**Exercise:** Would you restate each line of the data below word for word, without its pictures?

╔══

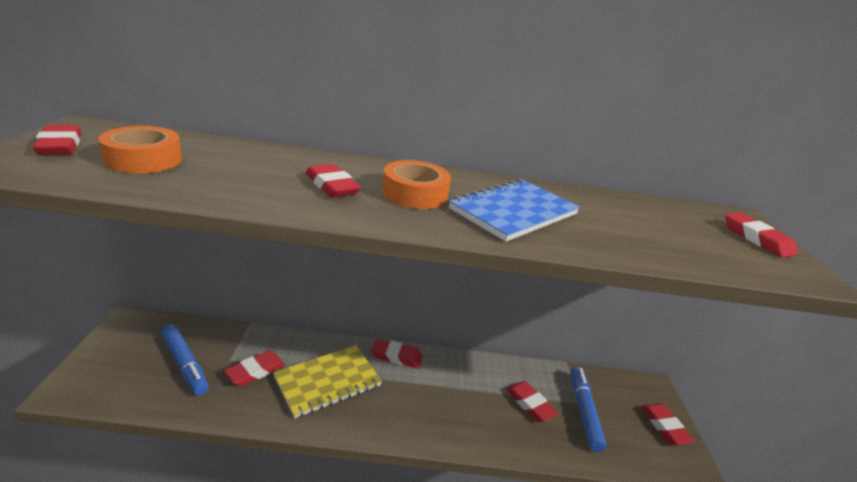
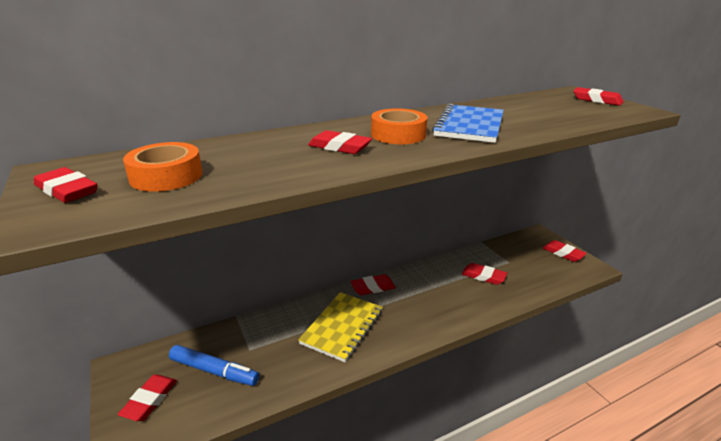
camera: 25 degrees left, 0 degrees up
(255, 371) = (280, 347): red eraser -> red eraser (150, 400)
(584, 411) = (516, 266): blue marker -> none

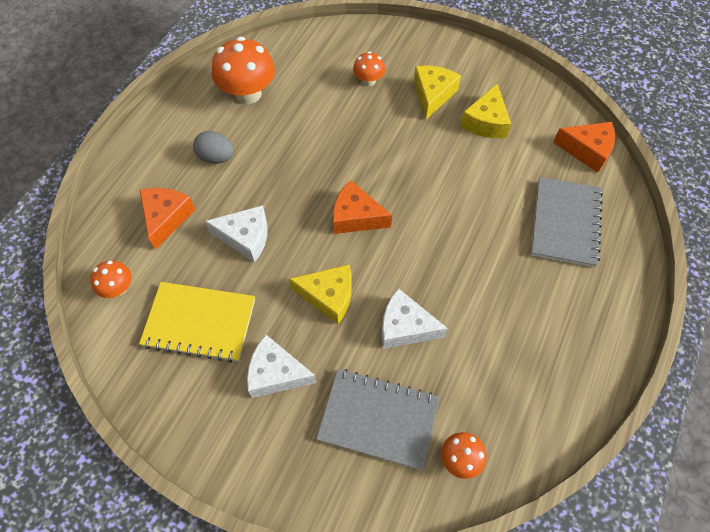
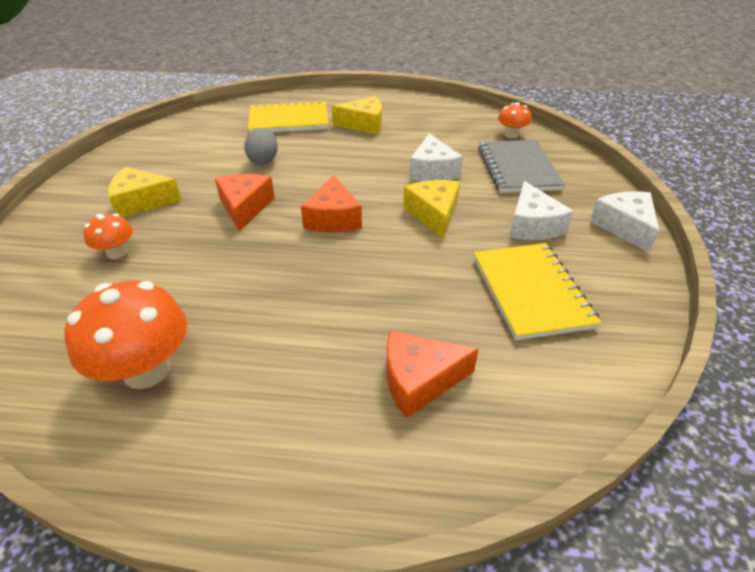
camera: 110 degrees left, 20 degrees down
(118, 288) = (553, 388): orange mushroom -> none
(216, 157) = (289, 363): grey egg -> grey egg (264, 160)
(245, 237) = (403, 290): white cheese -> white cheese (624, 227)
(486, 122) = (180, 166): yellow cheese -> yellow cheese (364, 124)
(565, 223) = (289, 120): grey notebook -> yellow notebook
(587, 150) = (207, 118): orange cheese -> orange cheese (245, 207)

╚══

**Output below:**
camera: 25 degrees left, 0 degrees up
(255, 371) = (280, 347): red eraser -> red eraser (150, 400)
(584, 411) = (516, 266): blue marker -> none

camera: 110 degrees left, 20 degrees down
(118, 288) = (553, 388): orange mushroom -> none
(216, 157) = (289, 363): grey egg -> grey egg (264, 160)
(245, 237) = (403, 290): white cheese -> white cheese (624, 227)
(486, 122) = (180, 166): yellow cheese -> yellow cheese (364, 124)
(565, 223) = (289, 120): grey notebook -> yellow notebook
(587, 150) = (207, 118): orange cheese -> orange cheese (245, 207)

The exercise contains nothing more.